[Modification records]

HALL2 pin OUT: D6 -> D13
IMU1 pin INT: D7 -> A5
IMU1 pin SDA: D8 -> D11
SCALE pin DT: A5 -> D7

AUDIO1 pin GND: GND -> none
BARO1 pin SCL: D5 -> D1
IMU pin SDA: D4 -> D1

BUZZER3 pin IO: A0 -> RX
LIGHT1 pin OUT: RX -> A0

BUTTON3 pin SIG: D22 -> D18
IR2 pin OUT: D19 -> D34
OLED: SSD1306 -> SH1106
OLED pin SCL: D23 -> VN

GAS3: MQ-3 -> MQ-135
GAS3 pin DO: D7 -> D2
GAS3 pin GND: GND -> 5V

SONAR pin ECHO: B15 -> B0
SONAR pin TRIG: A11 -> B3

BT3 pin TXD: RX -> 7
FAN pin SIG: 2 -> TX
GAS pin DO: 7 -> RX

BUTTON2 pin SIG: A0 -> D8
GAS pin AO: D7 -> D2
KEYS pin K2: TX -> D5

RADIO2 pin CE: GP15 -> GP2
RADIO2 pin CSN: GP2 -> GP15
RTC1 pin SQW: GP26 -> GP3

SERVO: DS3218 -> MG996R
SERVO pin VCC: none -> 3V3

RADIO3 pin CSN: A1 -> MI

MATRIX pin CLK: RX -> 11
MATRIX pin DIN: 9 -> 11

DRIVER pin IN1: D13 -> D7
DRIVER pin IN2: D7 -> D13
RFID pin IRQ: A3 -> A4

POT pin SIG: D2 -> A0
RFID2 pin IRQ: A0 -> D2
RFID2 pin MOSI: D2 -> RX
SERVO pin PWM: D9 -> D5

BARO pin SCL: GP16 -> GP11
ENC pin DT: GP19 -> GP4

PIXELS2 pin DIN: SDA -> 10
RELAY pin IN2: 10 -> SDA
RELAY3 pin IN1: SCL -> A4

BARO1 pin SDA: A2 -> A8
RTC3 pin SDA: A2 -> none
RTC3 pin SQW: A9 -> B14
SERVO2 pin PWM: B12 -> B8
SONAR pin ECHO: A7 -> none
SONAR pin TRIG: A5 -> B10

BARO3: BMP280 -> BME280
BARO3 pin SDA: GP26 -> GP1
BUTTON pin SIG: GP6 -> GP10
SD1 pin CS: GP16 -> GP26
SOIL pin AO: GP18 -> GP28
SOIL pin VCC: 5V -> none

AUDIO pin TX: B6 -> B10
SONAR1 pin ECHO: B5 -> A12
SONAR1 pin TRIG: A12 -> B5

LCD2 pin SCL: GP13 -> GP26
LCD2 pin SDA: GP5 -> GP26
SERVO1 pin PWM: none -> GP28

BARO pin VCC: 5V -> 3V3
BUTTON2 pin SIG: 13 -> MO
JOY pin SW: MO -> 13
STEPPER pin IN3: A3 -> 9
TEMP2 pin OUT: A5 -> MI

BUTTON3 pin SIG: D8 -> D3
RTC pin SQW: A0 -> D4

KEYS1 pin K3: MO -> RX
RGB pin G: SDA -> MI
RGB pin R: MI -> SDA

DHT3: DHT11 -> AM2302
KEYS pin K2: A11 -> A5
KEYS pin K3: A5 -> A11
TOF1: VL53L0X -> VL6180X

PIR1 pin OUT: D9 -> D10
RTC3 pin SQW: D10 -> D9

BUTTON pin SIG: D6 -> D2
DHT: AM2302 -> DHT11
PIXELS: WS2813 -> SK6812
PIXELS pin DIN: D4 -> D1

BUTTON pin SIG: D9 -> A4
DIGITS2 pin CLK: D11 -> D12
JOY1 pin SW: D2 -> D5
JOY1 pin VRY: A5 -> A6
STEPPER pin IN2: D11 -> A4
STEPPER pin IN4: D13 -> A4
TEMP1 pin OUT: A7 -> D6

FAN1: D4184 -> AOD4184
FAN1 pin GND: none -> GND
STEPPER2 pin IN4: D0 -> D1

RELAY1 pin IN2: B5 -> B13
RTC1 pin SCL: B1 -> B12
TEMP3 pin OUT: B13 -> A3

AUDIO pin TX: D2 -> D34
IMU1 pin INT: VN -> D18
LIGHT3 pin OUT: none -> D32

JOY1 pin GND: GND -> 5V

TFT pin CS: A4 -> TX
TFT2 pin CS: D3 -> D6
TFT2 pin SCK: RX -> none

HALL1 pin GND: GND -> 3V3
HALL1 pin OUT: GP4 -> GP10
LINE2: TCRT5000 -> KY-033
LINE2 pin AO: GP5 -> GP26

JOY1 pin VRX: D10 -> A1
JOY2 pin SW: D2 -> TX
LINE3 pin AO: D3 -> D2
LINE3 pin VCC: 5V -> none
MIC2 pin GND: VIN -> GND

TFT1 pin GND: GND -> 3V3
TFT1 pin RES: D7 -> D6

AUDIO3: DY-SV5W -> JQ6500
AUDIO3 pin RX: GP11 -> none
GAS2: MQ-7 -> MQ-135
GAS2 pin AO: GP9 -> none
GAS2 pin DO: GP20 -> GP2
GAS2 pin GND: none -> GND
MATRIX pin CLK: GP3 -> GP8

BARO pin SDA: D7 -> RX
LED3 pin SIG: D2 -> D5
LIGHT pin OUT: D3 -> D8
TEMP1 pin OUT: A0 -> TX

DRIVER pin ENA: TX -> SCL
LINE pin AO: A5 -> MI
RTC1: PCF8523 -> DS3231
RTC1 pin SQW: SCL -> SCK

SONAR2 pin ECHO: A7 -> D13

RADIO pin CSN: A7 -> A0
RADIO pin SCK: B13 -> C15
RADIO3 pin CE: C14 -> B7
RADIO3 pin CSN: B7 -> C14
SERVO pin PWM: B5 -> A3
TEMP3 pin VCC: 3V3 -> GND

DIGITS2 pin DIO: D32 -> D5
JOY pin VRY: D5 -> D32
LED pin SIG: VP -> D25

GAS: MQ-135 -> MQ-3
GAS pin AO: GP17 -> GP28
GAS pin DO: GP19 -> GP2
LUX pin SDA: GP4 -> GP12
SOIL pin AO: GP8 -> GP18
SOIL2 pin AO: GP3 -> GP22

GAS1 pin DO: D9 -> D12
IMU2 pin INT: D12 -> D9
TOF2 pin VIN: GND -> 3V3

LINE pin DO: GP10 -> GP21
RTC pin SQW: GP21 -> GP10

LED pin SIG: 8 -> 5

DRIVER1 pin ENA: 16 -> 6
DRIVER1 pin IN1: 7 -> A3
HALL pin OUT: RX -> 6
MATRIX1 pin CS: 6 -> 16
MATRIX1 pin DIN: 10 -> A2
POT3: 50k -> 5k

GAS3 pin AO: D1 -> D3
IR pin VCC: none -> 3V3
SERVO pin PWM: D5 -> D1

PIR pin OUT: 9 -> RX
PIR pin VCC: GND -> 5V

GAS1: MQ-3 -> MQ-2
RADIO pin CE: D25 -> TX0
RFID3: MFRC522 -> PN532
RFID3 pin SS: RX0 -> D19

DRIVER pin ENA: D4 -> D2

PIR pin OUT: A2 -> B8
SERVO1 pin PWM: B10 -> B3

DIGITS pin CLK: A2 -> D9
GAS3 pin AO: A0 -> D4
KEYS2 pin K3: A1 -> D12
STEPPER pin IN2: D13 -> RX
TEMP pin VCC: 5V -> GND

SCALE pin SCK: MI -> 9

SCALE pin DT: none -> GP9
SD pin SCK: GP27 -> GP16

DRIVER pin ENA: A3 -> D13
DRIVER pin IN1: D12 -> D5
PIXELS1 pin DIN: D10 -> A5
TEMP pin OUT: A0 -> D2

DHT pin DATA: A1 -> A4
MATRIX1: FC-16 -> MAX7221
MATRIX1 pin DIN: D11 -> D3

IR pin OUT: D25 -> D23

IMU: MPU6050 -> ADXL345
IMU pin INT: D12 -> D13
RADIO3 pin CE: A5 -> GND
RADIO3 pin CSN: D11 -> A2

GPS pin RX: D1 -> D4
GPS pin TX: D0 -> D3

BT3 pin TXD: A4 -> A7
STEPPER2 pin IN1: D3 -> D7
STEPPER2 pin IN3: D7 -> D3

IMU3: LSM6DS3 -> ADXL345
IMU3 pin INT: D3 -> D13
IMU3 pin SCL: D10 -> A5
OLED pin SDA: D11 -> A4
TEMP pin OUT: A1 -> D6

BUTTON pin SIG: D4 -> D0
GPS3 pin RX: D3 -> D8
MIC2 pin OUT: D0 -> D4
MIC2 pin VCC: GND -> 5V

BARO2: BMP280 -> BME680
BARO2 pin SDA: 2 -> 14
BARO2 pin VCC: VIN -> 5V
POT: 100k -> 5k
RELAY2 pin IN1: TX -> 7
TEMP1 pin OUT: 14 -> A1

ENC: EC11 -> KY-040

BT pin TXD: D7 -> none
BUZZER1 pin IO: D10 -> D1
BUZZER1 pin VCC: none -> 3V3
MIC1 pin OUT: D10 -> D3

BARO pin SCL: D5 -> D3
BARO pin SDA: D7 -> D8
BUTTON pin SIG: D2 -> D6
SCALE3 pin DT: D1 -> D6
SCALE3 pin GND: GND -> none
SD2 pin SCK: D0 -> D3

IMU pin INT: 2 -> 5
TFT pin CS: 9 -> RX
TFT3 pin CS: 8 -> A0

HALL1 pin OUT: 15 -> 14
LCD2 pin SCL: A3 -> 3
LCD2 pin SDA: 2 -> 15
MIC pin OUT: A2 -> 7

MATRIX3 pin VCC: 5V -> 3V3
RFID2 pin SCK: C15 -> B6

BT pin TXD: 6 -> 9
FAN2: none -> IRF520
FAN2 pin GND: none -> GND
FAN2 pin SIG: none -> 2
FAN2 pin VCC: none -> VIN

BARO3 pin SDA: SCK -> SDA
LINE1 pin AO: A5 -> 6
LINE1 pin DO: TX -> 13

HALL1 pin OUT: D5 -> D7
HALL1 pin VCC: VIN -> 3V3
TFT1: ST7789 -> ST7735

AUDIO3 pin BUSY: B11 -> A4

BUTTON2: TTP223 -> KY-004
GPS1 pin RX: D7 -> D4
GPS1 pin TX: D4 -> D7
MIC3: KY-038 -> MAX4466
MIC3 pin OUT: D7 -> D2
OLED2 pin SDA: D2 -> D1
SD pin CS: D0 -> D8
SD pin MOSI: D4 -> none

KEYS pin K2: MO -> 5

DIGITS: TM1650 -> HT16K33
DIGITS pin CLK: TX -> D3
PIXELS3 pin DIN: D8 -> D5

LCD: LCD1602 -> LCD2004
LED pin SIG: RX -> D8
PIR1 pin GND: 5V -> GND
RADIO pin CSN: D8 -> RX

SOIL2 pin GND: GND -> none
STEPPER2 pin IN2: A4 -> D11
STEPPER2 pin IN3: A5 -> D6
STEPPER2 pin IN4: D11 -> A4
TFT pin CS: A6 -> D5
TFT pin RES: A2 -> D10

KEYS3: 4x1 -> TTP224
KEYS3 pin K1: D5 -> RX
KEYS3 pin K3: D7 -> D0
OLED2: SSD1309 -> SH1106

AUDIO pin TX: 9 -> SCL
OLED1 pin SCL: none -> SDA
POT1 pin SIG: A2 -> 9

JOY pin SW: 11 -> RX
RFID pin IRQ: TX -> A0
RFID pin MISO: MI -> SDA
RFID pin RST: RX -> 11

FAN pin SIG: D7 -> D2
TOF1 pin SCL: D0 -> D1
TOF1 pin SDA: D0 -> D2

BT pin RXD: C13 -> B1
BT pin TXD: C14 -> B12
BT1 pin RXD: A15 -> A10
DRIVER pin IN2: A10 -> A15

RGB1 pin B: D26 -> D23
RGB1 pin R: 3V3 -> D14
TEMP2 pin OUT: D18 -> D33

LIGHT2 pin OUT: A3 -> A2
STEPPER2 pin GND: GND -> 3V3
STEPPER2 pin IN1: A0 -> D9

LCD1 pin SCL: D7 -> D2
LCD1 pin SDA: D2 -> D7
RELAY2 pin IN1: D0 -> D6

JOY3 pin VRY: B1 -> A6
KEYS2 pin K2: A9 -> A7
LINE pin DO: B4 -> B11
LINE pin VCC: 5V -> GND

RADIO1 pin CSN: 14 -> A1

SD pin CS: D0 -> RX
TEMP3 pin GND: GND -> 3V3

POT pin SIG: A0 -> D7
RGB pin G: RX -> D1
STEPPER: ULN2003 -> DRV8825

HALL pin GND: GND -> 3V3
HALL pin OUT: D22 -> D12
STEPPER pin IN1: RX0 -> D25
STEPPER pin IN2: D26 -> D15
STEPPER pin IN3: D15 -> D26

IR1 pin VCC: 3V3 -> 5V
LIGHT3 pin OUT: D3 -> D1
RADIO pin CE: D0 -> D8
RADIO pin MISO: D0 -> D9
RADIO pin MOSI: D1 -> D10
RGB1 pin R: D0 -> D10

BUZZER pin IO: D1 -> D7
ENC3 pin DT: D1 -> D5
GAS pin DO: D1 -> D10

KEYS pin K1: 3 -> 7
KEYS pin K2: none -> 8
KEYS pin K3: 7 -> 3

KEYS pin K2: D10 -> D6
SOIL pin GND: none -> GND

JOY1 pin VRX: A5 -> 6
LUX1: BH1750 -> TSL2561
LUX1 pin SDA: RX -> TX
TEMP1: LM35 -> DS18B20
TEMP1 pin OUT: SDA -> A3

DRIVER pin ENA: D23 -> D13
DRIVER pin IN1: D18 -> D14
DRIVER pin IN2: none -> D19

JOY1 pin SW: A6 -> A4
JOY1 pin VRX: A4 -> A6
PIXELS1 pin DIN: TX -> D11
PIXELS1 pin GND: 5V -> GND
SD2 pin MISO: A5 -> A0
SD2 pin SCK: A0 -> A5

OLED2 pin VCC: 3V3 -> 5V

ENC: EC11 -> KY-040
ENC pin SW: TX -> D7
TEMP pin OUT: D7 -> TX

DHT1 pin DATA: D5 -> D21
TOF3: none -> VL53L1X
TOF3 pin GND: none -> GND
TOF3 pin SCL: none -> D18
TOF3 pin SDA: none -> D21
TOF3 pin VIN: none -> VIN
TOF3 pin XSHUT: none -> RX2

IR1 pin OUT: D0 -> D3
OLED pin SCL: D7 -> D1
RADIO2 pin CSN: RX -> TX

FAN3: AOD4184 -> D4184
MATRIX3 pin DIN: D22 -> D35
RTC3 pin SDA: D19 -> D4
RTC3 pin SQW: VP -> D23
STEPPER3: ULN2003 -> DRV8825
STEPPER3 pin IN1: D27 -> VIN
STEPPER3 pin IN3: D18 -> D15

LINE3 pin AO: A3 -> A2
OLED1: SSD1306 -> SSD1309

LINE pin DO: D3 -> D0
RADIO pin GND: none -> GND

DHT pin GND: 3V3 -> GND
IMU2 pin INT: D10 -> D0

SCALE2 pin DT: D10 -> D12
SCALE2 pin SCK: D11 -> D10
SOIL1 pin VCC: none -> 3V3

- [Action item] From the first line above through the line that contains "RGB pin R: MI -> SDA", quote each line exactly. Output nothing more.

- [Task answer]
HALL2 pin OUT: D6 -> D13
IMU1 pin INT: D7 -> A5
IMU1 pin SDA: D8 -> D11
SCALE pin DT: A5 -> D7

AUDIO1 pin GND: GND -> none
BARO1 pin SCL: D5 -> D1
IMU pin SDA: D4 -> D1

BUZZER3 pin IO: A0 -> RX
LIGHT1 pin OUT: RX -> A0

BUTTON3 pin SIG: D22 -> D18
IR2 pin OUT: D19 -> D34
OLED: SSD1306 -> SH1106
OLED pin SCL: D23 -> VN

GAS3: MQ-3 -> MQ-135
GAS3 pin DO: D7 -> D2
GAS3 pin GND: GND -> 5V

SONAR pin ECHO: B15 -> B0
SONAR pin TRIG: A11 -> B3

BT3 pin TXD: RX -> 7
FAN pin SIG: 2 -> TX
GAS pin DO: 7 -> RX

BUTTON2 pin SIG: A0 -> D8
GAS pin AO: D7 -> D2
KEYS pin K2: TX -> D5

RADIO2 pin CE: GP15 -> GP2
RADIO2 pin CSN: GP2 -> GP15
RTC1 pin SQW: GP26 -> GP3

SERVO: DS3218 -> MG996R
SERVO pin VCC: none -> 3V3

RADIO3 pin CSN: A1 -> MI

MATRIX pin CLK: RX -> 11
MATRIX pin DIN: 9 -> 11

DRIVER pin IN1: D13 -> D7
DRIVER pin IN2: D7 -> D13
RFID pin IRQ: A3 -> A4

POT pin SIG: D2 -> A0
RFID2 pin IRQ: A0 -> D2
RFID2 pin MOSI: D2 -> RX
SERVO pin PWM: D9 -> D5

BARO pin SCL: GP16 -> GP11
ENC pin DT: GP19 -> GP4

PIXELS2 pin DIN: SDA -> 10
RELAY pin IN2: 10 -> SDA
RELAY3 pin IN1: SCL -> A4

BARO1 pin SDA: A2 -> A8
RTC3 pin SDA: A2 -> none
RTC3 pin SQW: A9 -> B14
SERVO2 pin PWM: B12 -> B8
SONAR pin ECHO: A7 -> none
SONAR pin TRIG: A5 -> B10

BARO3: BMP280 -> BME280
BARO3 pin SDA: GP26 -> GP1
BUTTON pin SIG: GP6 -> GP10
SD1 pin CS: GP16 -> GP26
SOIL pin AO: GP18 -> GP28
SOIL pin VCC: 5V -> none

AUDIO pin TX: B6 -> B10
SONAR1 pin ECHO: B5 -> A12
SONAR1 pin TRIG: A12 -> B5

LCD2 pin SCL: GP13 -> GP26
LCD2 pin SDA: GP5 -> GP26
SERVO1 pin PWM: none -> GP28

BARO pin VCC: 5V -> 3V3
BUTTON2 pin SIG: 13 -> MO
JOY pin SW: MO -> 13
STEPPER pin IN3: A3 -> 9
TEMP2 pin OUT: A5 -> MI

BUTTON3 pin SIG: D8 -> D3
RTC pin SQW: A0 -> D4

KEYS1 pin K3: MO -> RX
RGB pin G: SDA -> MI
RGB pin R: MI -> SDA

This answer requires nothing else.